*** Exercise material Section Begins ***

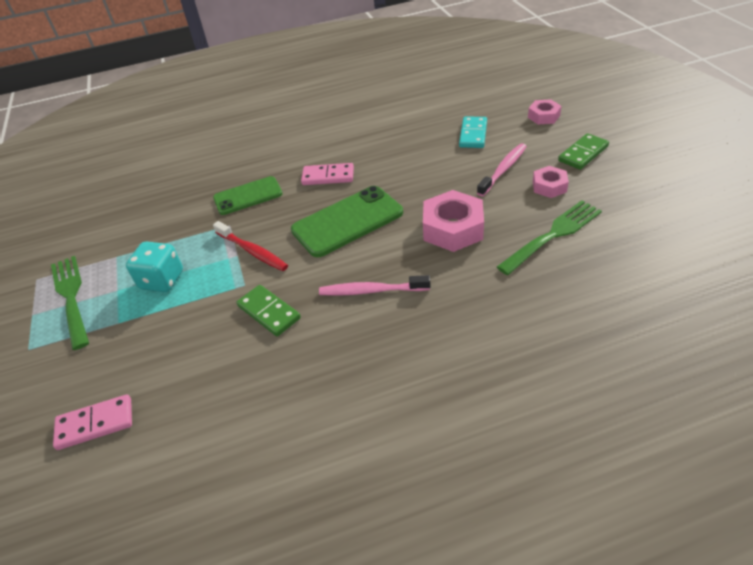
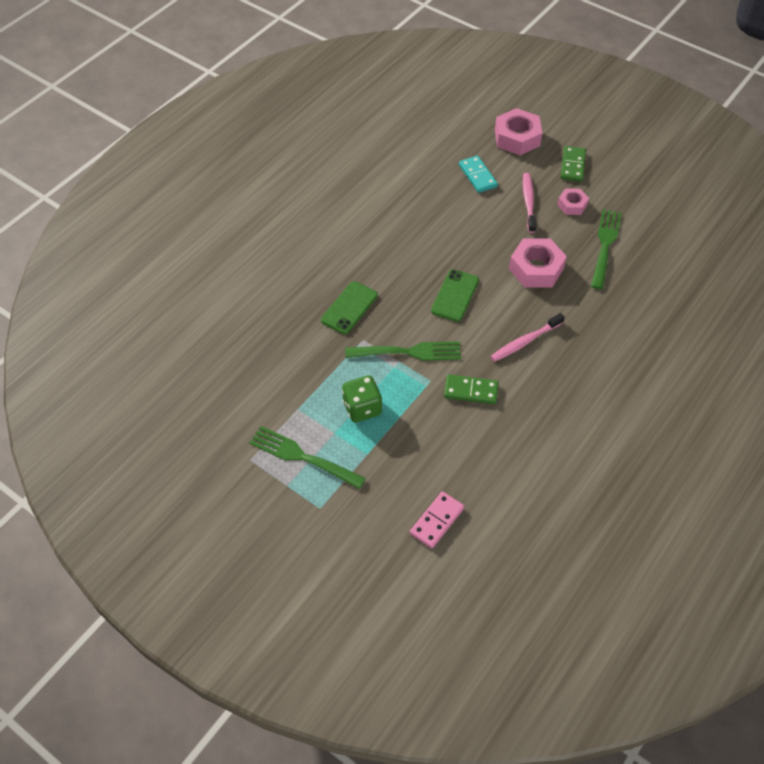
camera: 40 degrees left, 10 degrees up
(162, 280) = (362, 408): turquoise dice -> green dice
(252, 251) = (407, 352): red toothbrush -> green fork
(328, 176) = (398, 262): pink domino -> none
(347, 221) = (455, 295): green phone -> green phone, size x0.66
(543, 116) = (517, 138): pink nut -> pink nut, size x1.74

*** Exercise material Section Ends ***

● Activity:
Copy each line of the listing that contains the string "green".

● Written response:
(162, 280) = (362, 408): turquoise dice -> green dice
(252, 251) = (407, 352): red toothbrush -> green fork
(347, 221) = (455, 295): green phone -> green phone, size x0.66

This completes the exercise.